-------- Extracted material --------

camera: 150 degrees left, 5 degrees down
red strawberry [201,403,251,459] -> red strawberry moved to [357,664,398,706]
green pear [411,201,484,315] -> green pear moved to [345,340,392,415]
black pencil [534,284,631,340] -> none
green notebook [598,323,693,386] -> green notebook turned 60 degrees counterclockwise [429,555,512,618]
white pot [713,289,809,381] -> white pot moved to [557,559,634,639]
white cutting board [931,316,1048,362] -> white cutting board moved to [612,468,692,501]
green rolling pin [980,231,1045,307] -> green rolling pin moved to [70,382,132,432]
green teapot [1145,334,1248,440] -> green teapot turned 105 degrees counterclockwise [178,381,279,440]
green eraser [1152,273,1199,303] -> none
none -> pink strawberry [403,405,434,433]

--------
-------- Extracted material --------

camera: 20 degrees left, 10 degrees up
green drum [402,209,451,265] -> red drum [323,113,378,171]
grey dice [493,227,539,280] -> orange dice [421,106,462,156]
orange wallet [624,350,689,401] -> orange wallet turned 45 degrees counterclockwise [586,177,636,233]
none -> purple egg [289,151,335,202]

--------

▶ [Task directions]
From the records above, transcribe without alteration every line from the one with "camera: 150 degrees left, 5 degrees down" to the one with "none -> pink strawberry [403,405,434,433]", inclusive.

▶ [Solution]
camera: 150 degrees left, 5 degrees down
red strawberry [201,403,251,459] -> red strawberry moved to [357,664,398,706]
green pear [411,201,484,315] -> green pear moved to [345,340,392,415]
black pencil [534,284,631,340] -> none
green notebook [598,323,693,386] -> green notebook turned 60 degrees counterclockwise [429,555,512,618]
white pot [713,289,809,381] -> white pot moved to [557,559,634,639]
white cutting board [931,316,1048,362] -> white cutting board moved to [612,468,692,501]
green rolling pin [980,231,1045,307] -> green rolling pin moved to [70,382,132,432]
green teapot [1145,334,1248,440] -> green teapot turned 105 degrees counterclockwise [178,381,279,440]
green eraser [1152,273,1199,303] -> none
none -> pink strawberry [403,405,434,433]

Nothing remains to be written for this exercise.